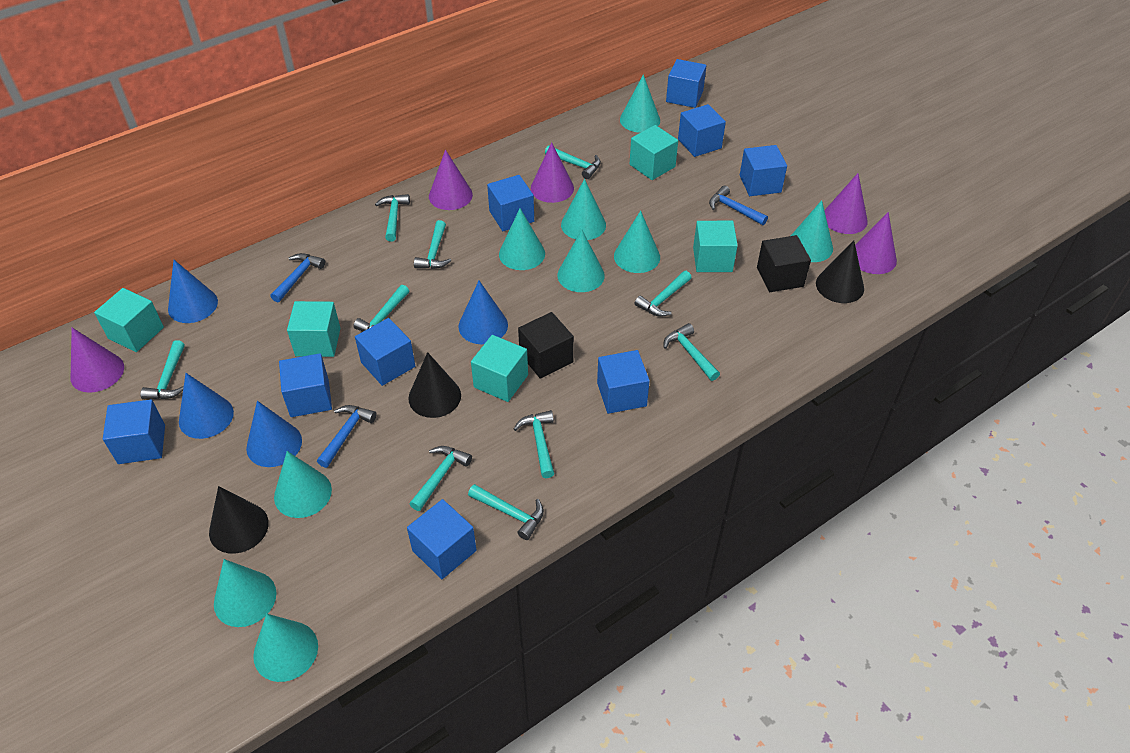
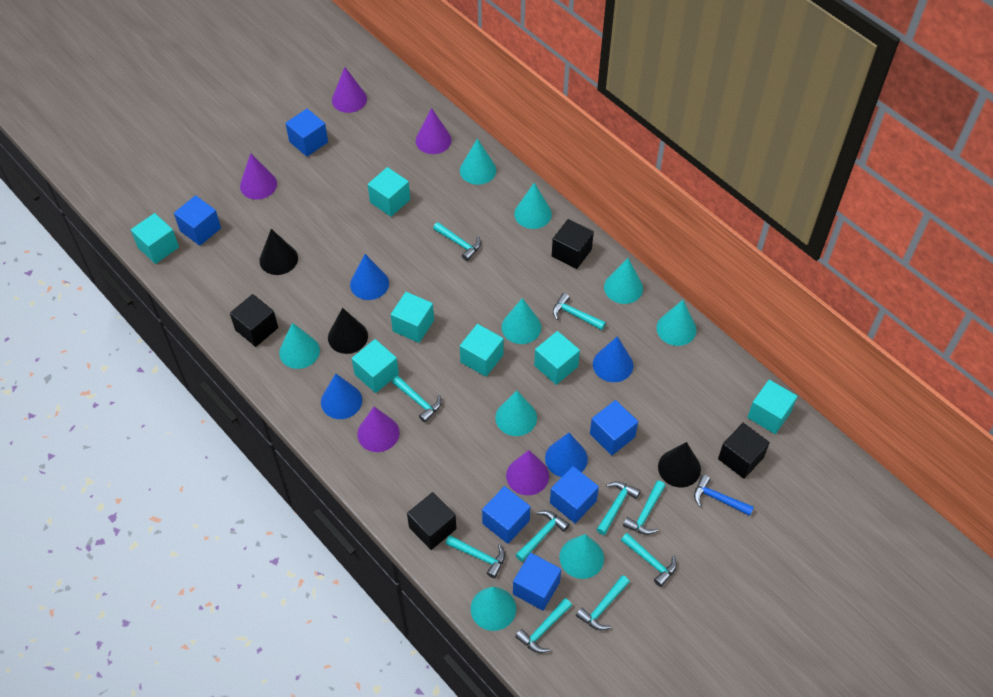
black cube: 2 -> 4
blue cube: 9 -> 6
blue hammer: 3 -> 1
turquoise cube: 5 -> 7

-------

Task item:
Go over the listing above and return each line with "cube".

Task output:
black cube: 2 -> 4
blue cube: 9 -> 6
turquoise cube: 5 -> 7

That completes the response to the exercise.